Exercise brief — Extract, from the listing that follows, each line containing the word "bulb".

Information supplied —
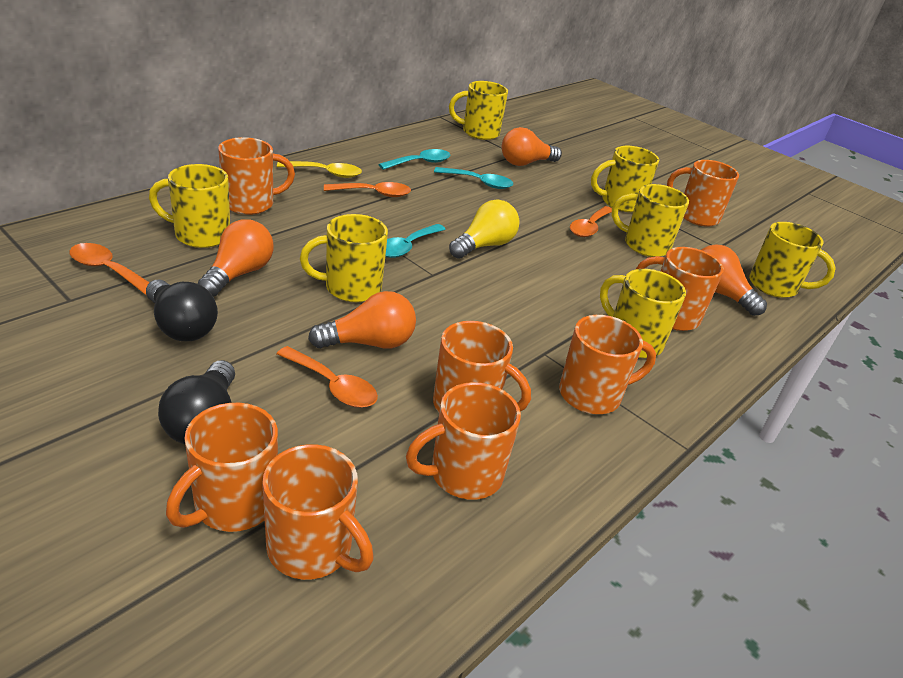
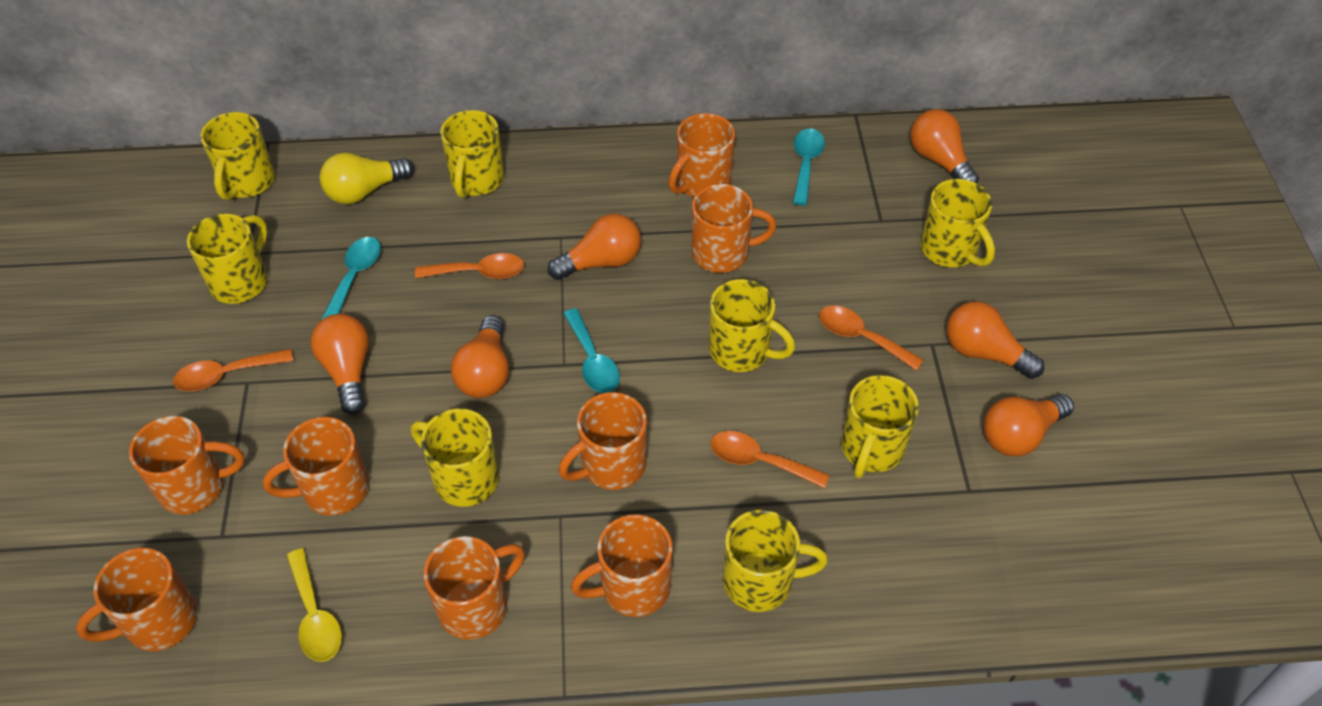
black light bulb: 2 -> 0
orange light bulb: 4 -> 6
yellow mug: 7 -> 8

Answer to this problem —
black light bulb: 2 -> 0
orange light bulb: 4 -> 6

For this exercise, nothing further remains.